- [To do] Any picture in the entries is to be skipped, while everything else is transcribed word for word.
------
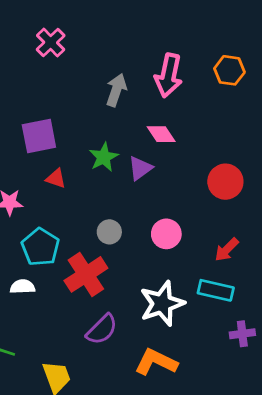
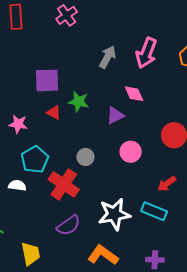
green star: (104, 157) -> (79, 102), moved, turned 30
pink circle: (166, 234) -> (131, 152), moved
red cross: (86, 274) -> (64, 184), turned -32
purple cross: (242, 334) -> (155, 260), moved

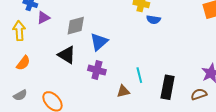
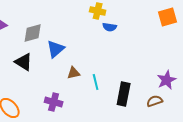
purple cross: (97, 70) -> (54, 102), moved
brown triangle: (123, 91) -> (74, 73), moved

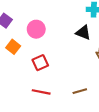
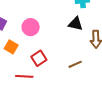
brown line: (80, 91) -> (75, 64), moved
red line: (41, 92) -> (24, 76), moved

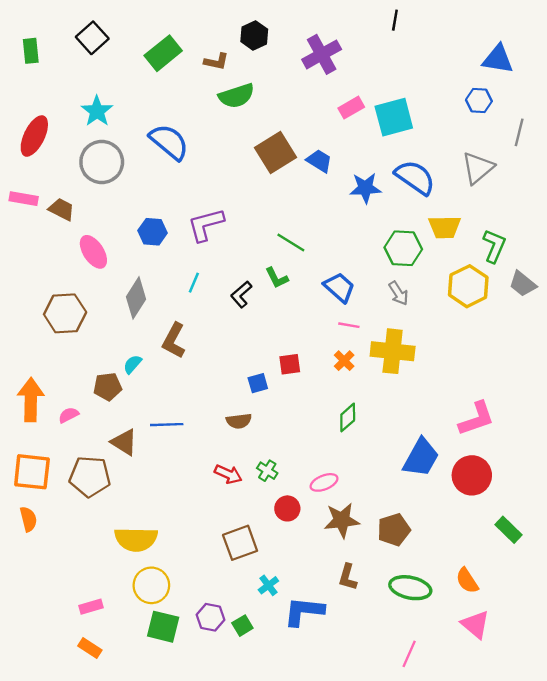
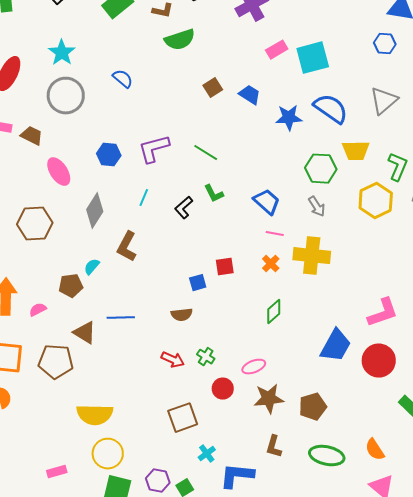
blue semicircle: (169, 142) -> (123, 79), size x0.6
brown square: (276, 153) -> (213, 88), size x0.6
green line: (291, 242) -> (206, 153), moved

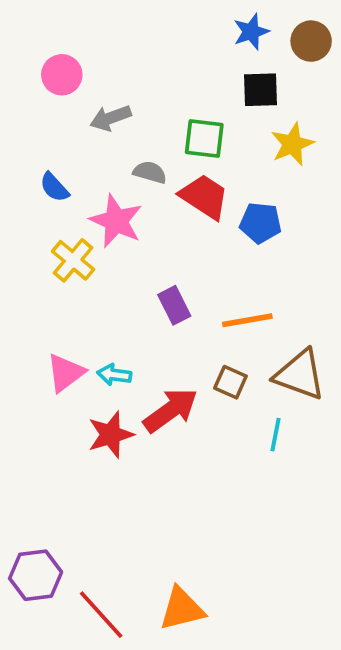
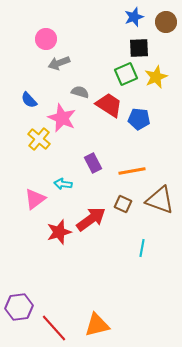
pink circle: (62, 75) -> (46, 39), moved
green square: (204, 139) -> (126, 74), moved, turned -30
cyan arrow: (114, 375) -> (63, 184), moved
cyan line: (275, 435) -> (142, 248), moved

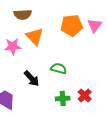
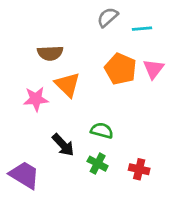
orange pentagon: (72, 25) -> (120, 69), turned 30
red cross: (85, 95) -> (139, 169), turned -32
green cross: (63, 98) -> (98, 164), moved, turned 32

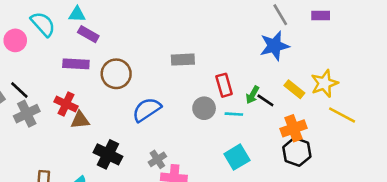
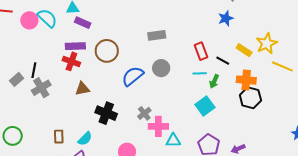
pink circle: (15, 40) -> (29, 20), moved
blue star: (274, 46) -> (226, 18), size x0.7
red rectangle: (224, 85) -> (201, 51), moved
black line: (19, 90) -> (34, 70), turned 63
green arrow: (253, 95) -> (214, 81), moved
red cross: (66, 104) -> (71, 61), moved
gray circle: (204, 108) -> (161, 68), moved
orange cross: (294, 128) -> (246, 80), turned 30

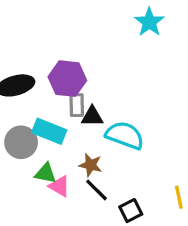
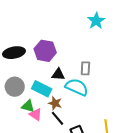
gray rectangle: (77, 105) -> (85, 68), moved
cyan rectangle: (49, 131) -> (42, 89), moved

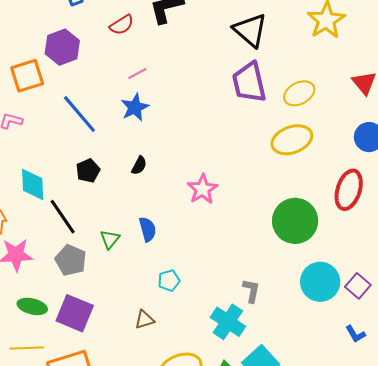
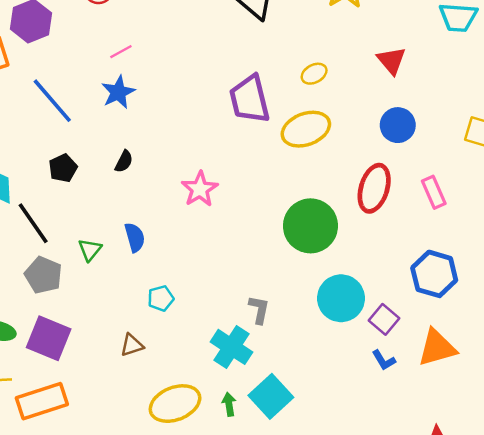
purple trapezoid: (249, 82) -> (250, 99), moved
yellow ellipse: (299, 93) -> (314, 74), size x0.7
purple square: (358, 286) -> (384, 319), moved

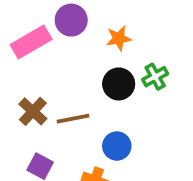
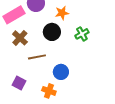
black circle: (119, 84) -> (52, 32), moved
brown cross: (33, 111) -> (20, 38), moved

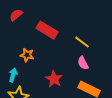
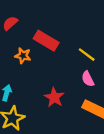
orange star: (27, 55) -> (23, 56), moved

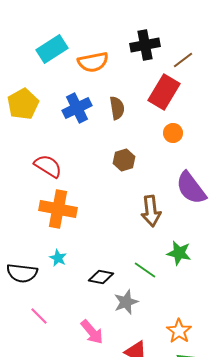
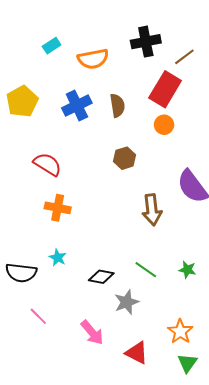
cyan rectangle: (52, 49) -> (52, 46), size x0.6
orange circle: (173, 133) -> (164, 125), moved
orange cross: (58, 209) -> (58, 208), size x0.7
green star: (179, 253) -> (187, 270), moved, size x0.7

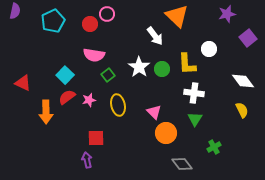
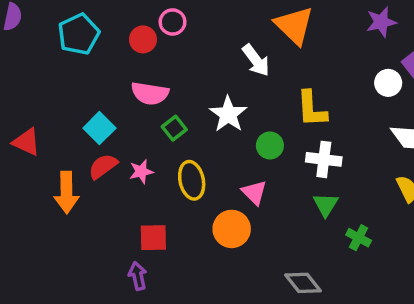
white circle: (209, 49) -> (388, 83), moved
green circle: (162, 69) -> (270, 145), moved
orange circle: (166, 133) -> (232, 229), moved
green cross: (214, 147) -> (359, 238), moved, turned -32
------
- [Solution to the exercise]
green star: (104, 157) -> (79, 102), moved, turned 30
pink circle: (166, 234) -> (131, 152), moved
red cross: (86, 274) -> (64, 184), turned -32
purple cross: (242, 334) -> (155, 260), moved

purple cross: (97, 70) -> (54, 102), moved
brown triangle: (123, 91) -> (74, 73), moved

brown line: (80, 91) -> (75, 64), moved
red line: (41, 92) -> (24, 76), moved

blue semicircle: (169, 142) -> (123, 79), size x0.6
brown square: (276, 153) -> (213, 88), size x0.6
green line: (291, 242) -> (206, 153), moved

pink circle: (62, 75) -> (46, 39), moved
green square: (204, 139) -> (126, 74), moved, turned -30
cyan arrow: (114, 375) -> (63, 184), moved
cyan line: (275, 435) -> (142, 248), moved

orange pentagon: (72, 25) -> (120, 69), turned 30
red cross: (85, 95) -> (139, 169), turned -32
green cross: (63, 98) -> (98, 164), moved, turned 32

pink circle: (15, 40) -> (29, 20), moved
blue star: (274, 46) -> (226, 18), size x0.7
red rectangle: (224, 85) -> (201, 51), moved
black line: (19, 90) -> (34, 70), turned 63
green arrow: (253, 95) -> (214, 81), moved
red cross: (66, 104) -> (71, 61), moved
gray circle: (204, 108) -> (161, 68), moved
orange cross: (294, 128) -> (246, 80), turned 30

gray rectangle: (77, 105) -> (85, 68), moved
cyan rectangle: (49, 131) -> (42, 89), moved

purple trapezoid: (249, 82) -> (250, 99), moved
yellow ellipse: (299, 93) -> (314, 74), size x0.7
purple square: (358, 286) -> (384, 319), moved

black circle: (119, 84) -> (52, 32), moved
brown cross: (33, 111) -> (20, 38), moved

orange star: (27, 55) -> (23, 56), moved

cyan rectangle: (52, 49) -> (52, 46), size x0.6
orange circle: (173, 133) -> (164, 125), moved
orange cross: (58, 209) -> (58, 208), size x0.7
green star: (179, 253) -> (187, 270), moved, size x0.7

white circle: (209, 49) -> (388, 83), moved
green circle: (162, 69) -> (270, 145), moved
orange circle: (166, 133) -> (232, 229), moved
green cross: (214, 147) -> (359, 238), moved, turned -32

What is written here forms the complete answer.